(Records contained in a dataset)
++++

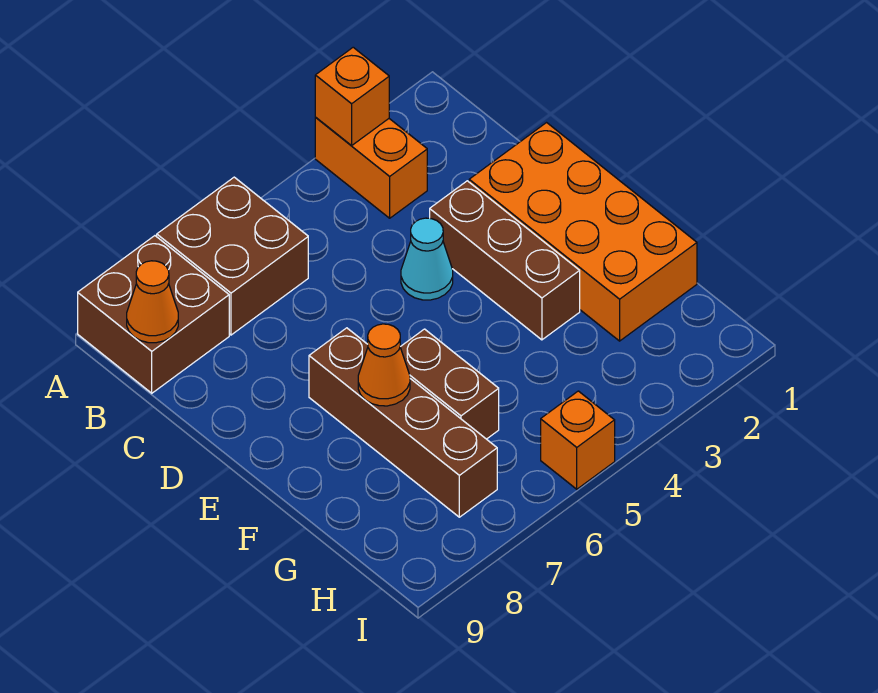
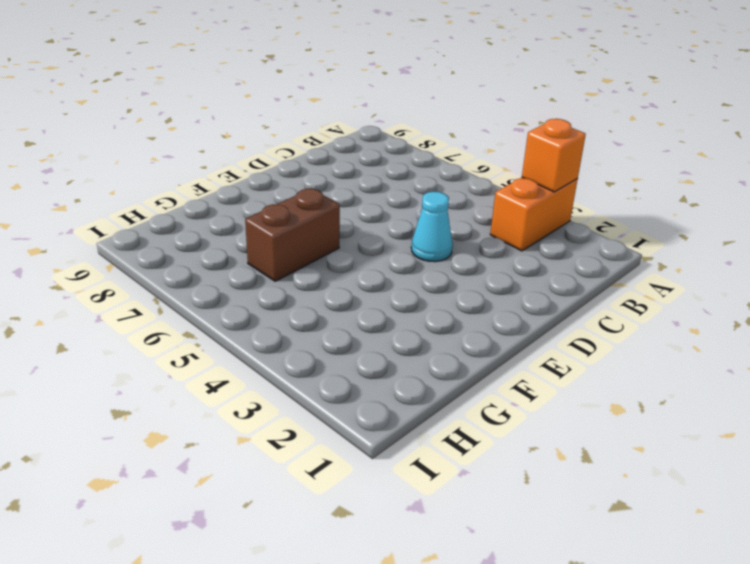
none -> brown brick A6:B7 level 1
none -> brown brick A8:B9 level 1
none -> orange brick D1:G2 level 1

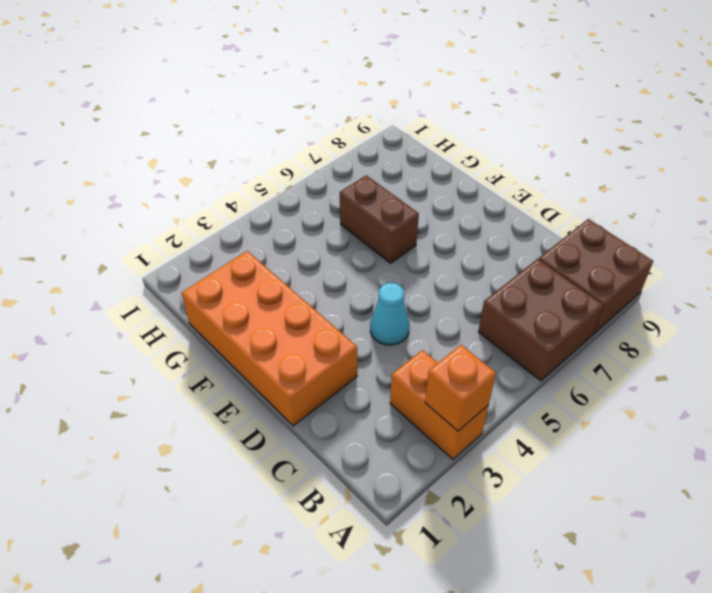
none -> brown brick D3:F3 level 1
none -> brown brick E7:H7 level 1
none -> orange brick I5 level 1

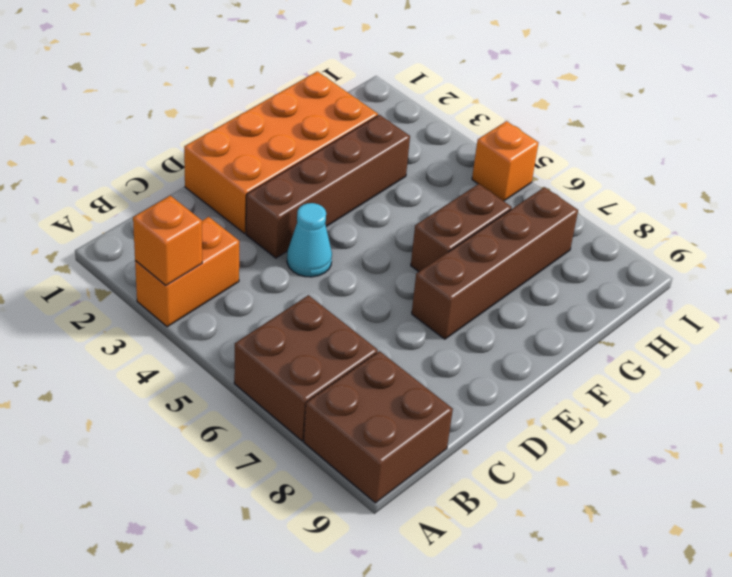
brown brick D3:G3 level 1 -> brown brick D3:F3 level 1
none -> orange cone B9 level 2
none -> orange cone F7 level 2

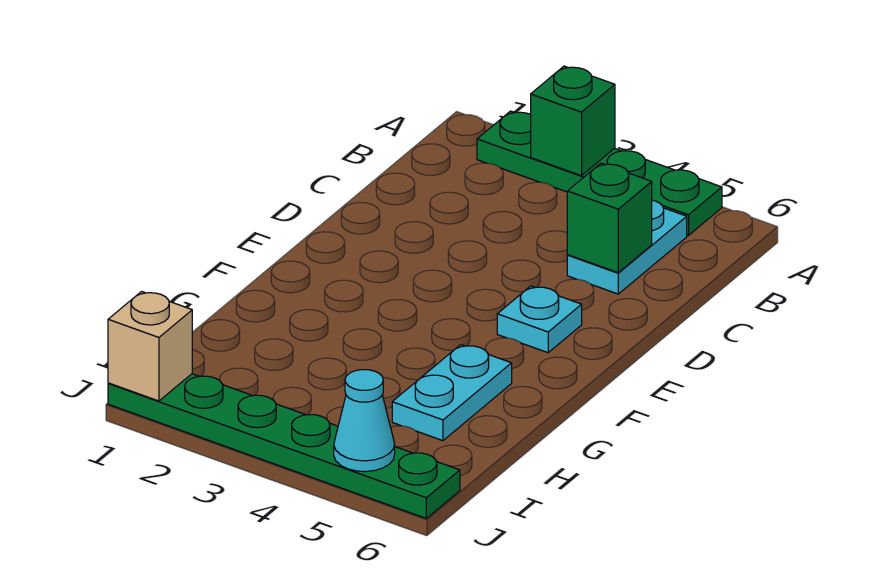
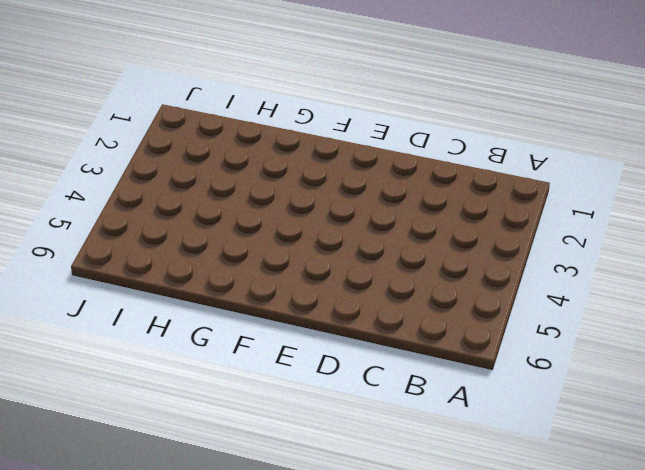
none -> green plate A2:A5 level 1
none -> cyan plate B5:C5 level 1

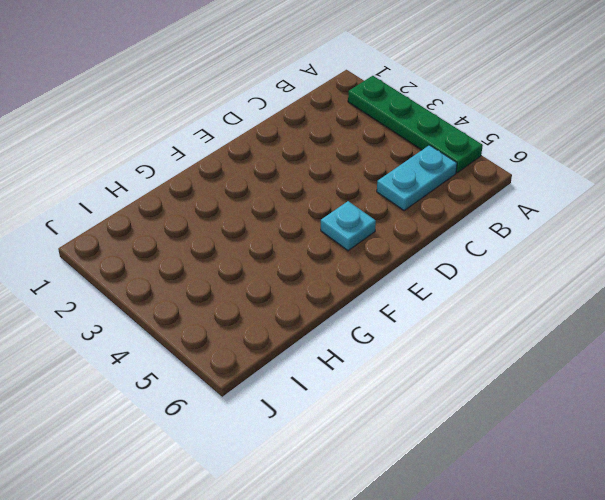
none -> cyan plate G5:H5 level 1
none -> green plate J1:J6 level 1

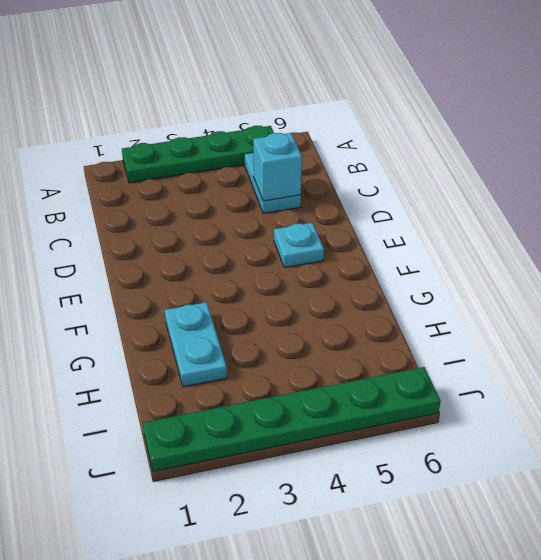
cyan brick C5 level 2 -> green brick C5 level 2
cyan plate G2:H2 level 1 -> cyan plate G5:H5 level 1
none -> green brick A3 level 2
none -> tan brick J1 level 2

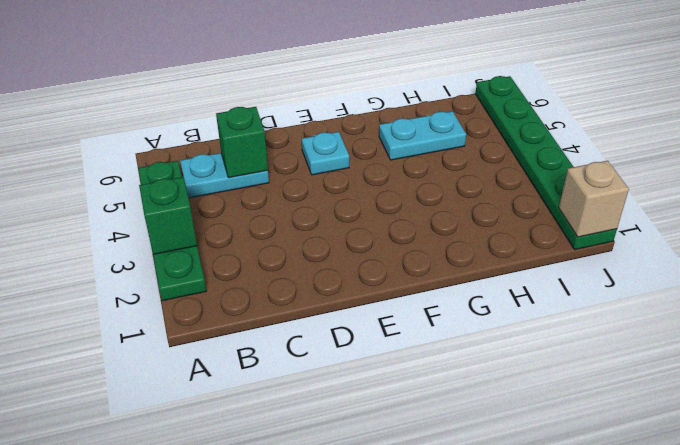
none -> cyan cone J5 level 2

++++

▶ _What is being asked_
Please give the number of lines above containing "green" and nothing else.

▶ _Answer for the task_
4